(Extracted entries begins)

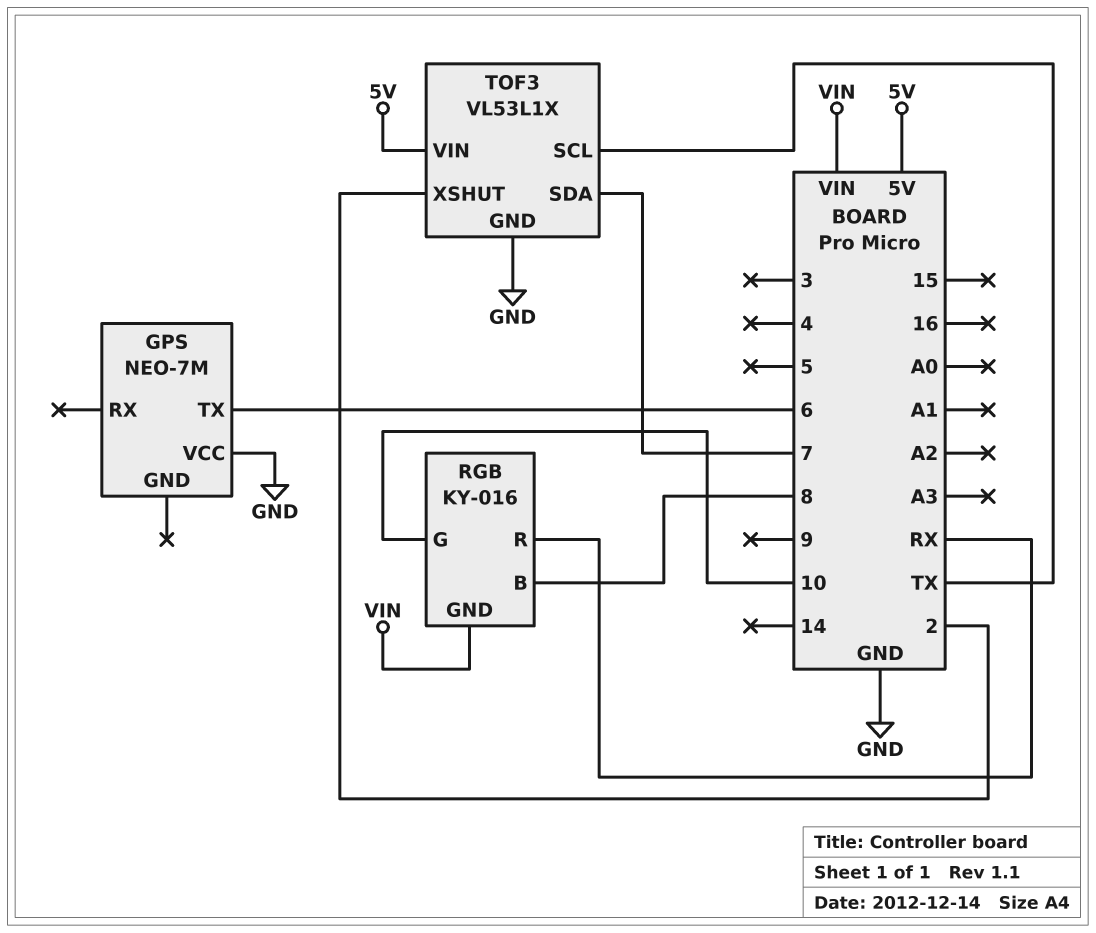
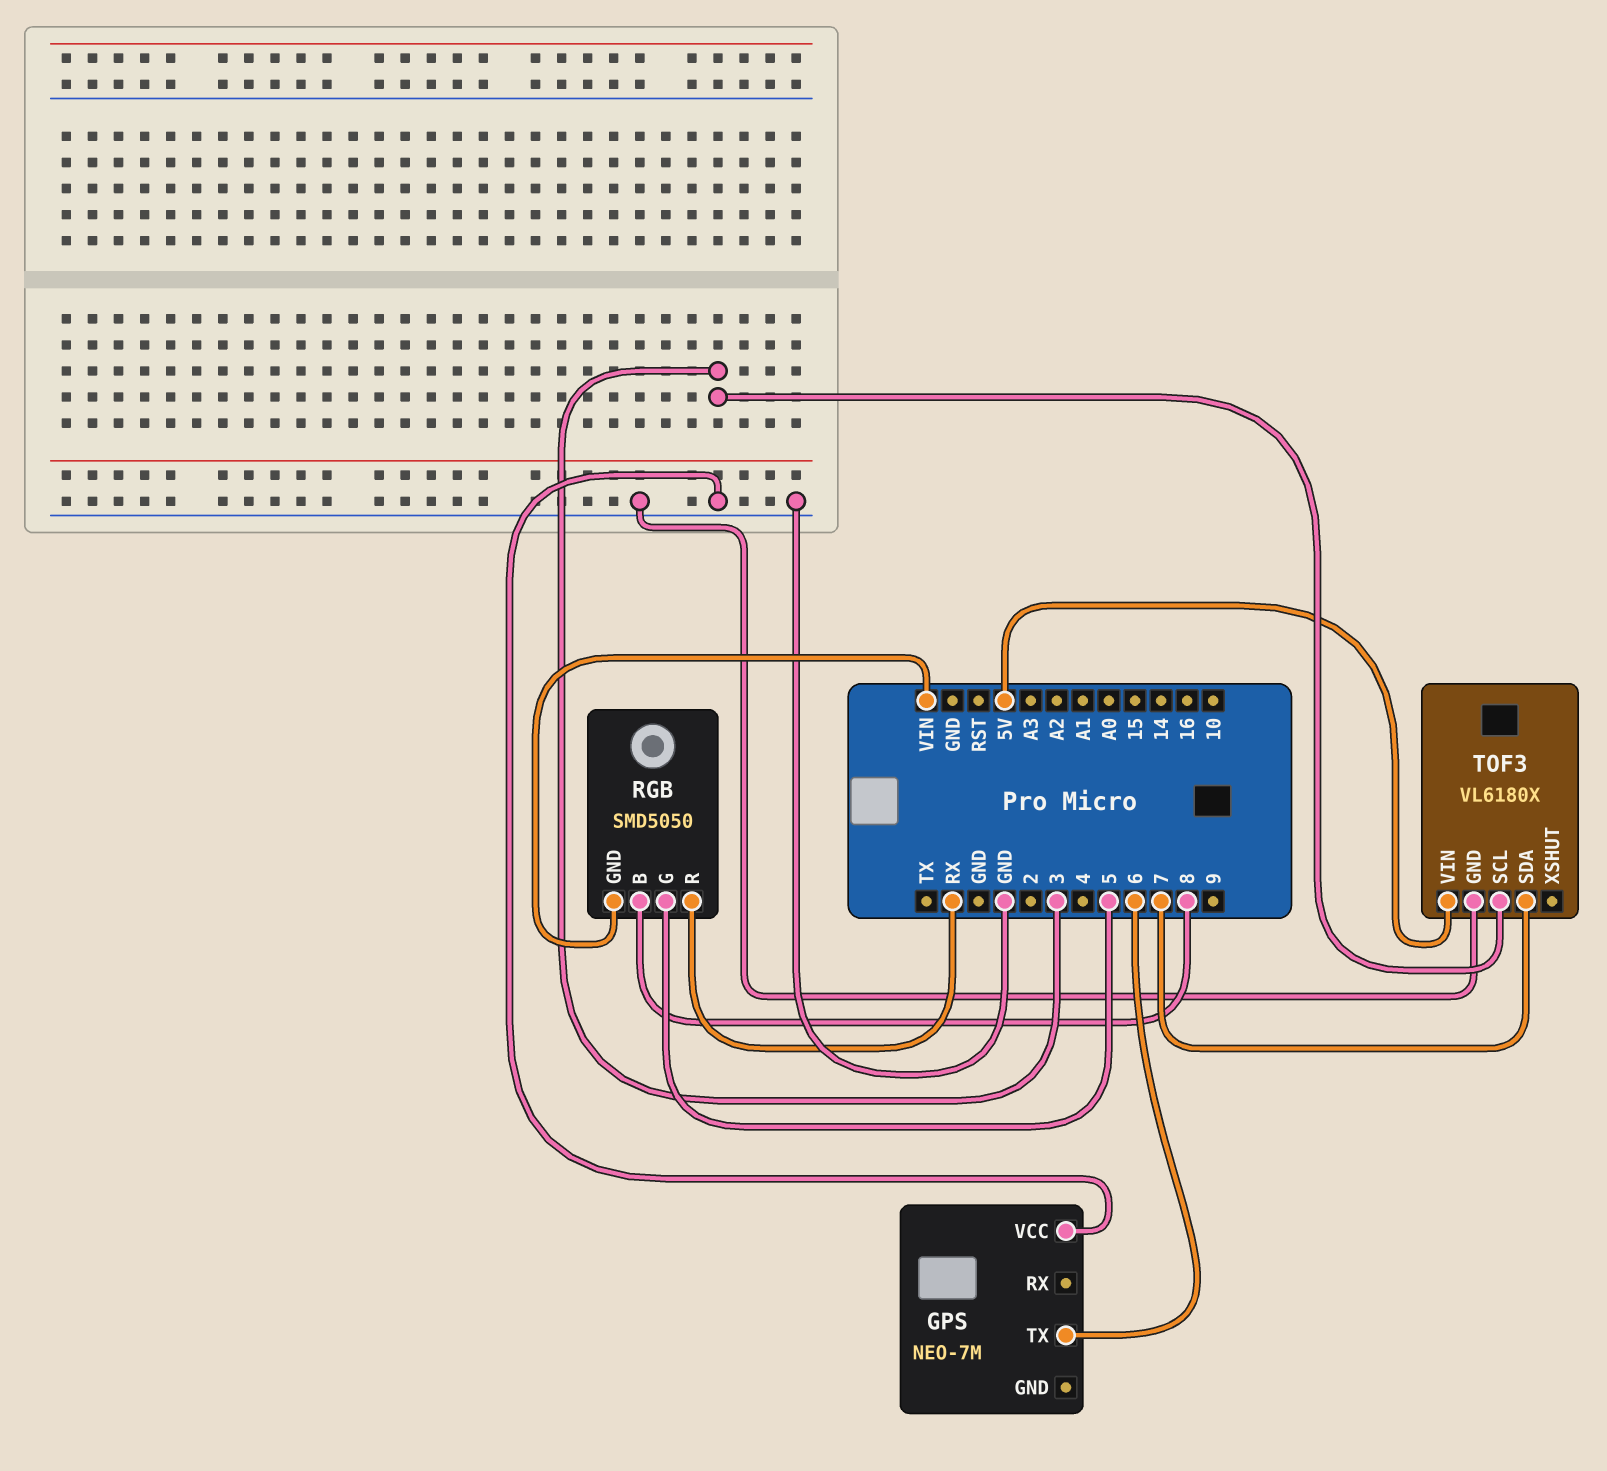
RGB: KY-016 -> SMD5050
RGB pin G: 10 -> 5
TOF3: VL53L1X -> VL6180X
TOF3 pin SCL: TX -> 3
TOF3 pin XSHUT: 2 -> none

(Extracted entries ends)
(Extracted entries begins)

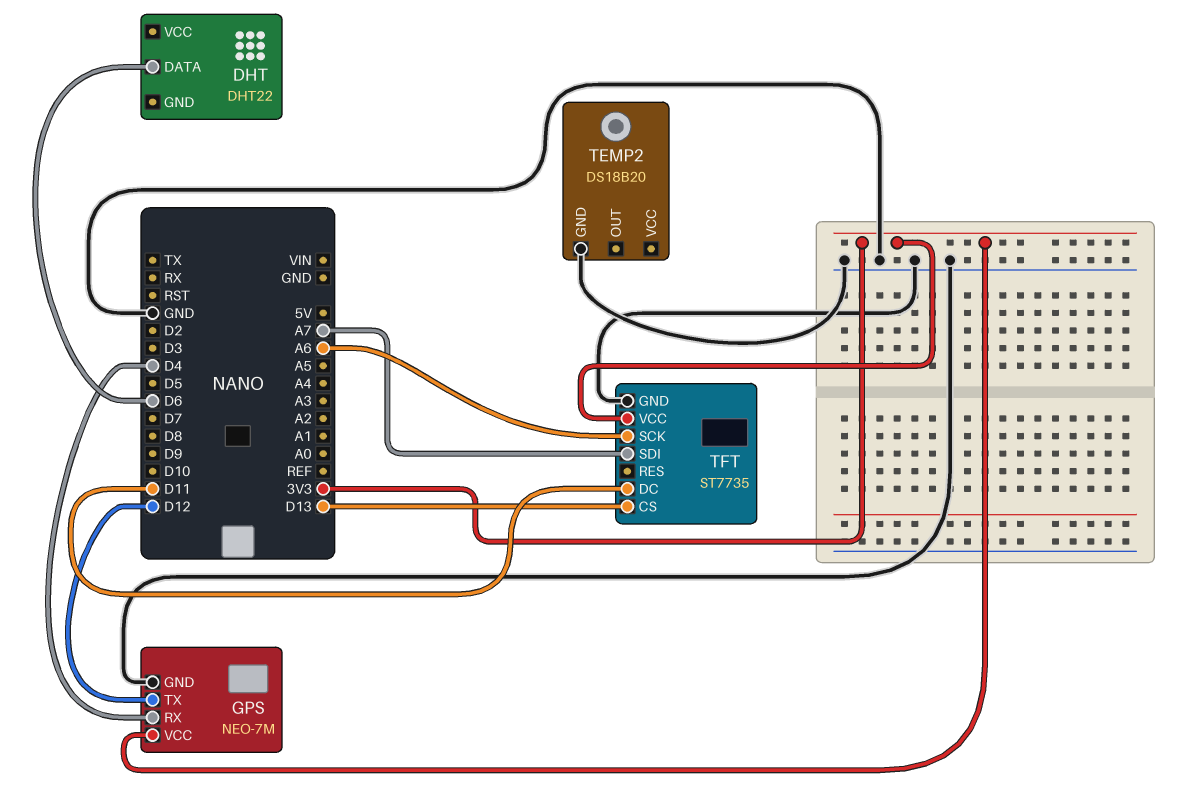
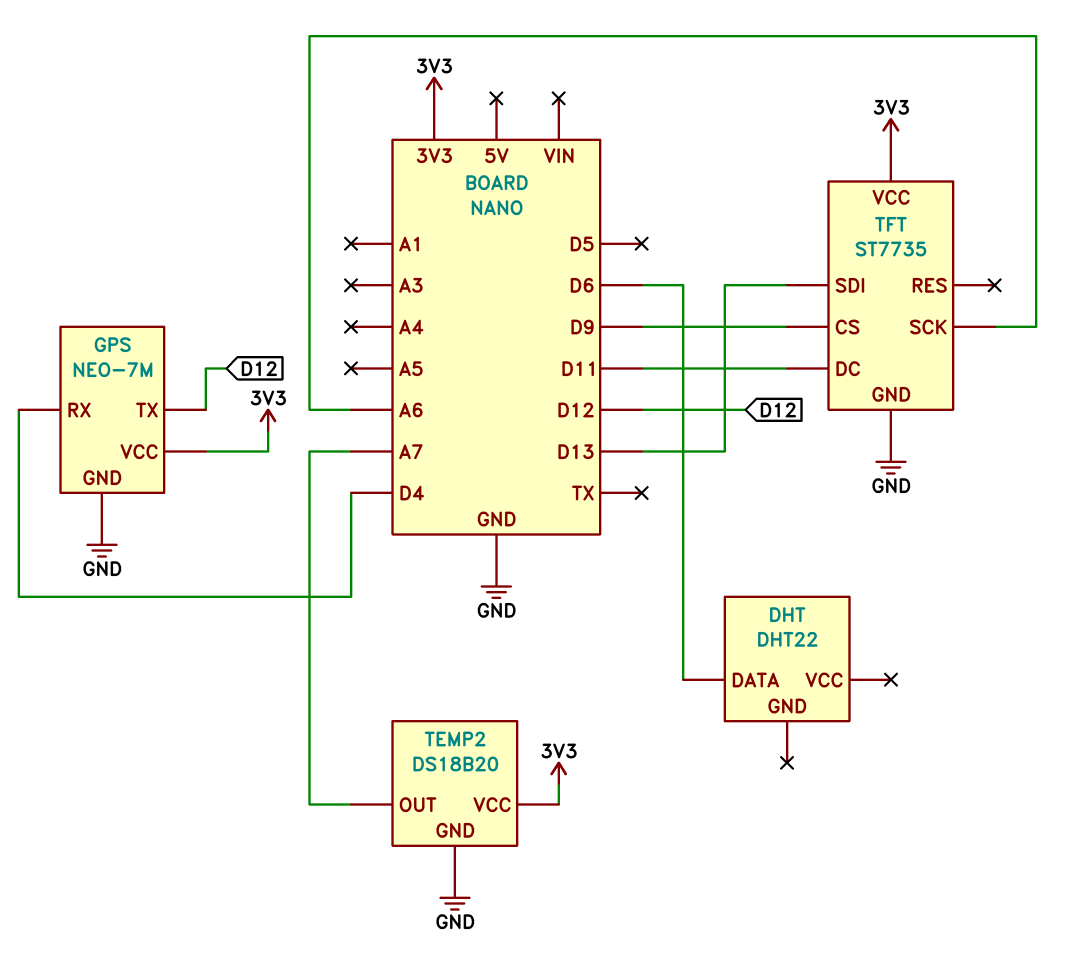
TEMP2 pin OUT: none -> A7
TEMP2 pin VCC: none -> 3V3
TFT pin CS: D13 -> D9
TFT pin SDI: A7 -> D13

(Extracted entries ends)
(Extracted entries begins)

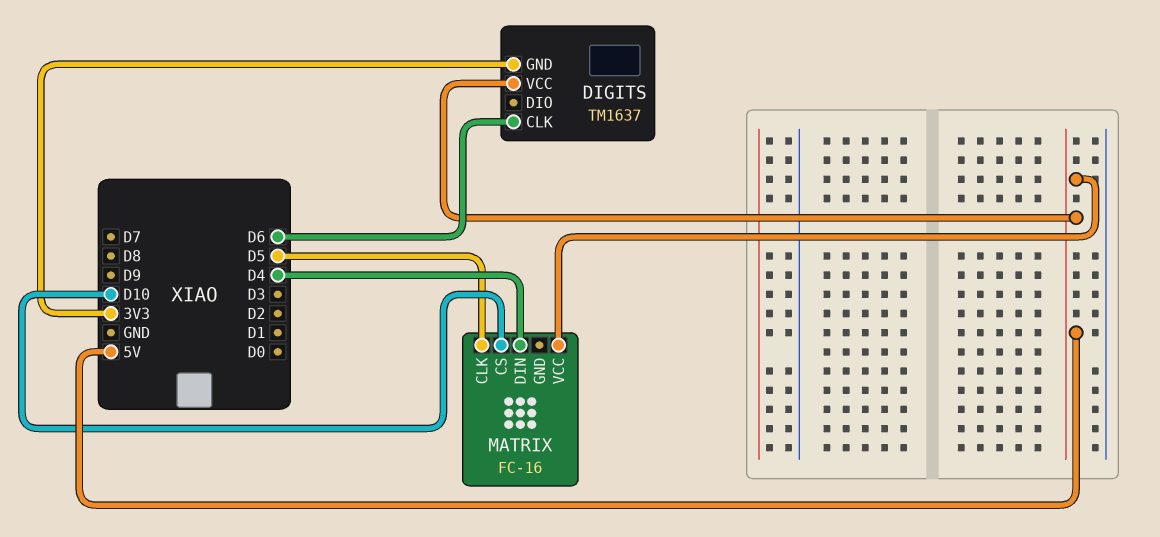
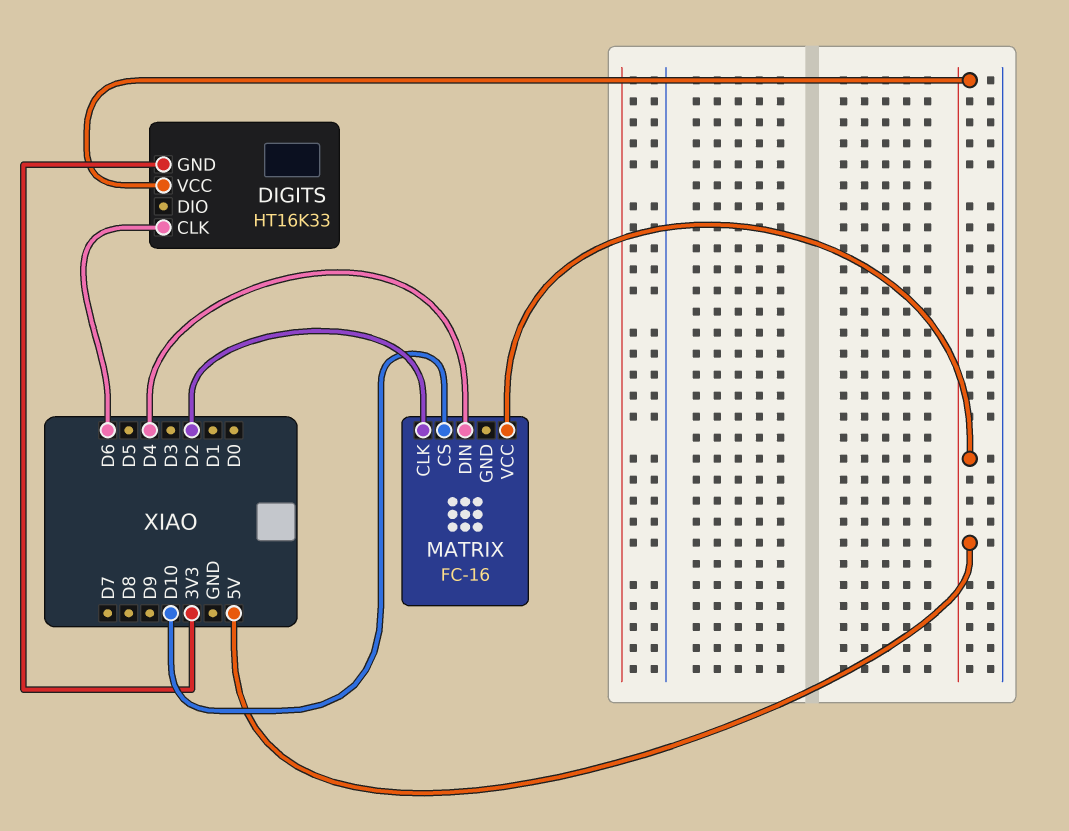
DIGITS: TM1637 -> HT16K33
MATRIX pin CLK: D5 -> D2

(Extracted entries ends)

## Action item
Copy, from the data above, every line where the word "none" appears.

## Solution to the exercise
TOF3 pin XSHUT: 2 -> none
TEMP2 pin OUT: none -> A7
TEMP2 pin VCC: none -> 3V3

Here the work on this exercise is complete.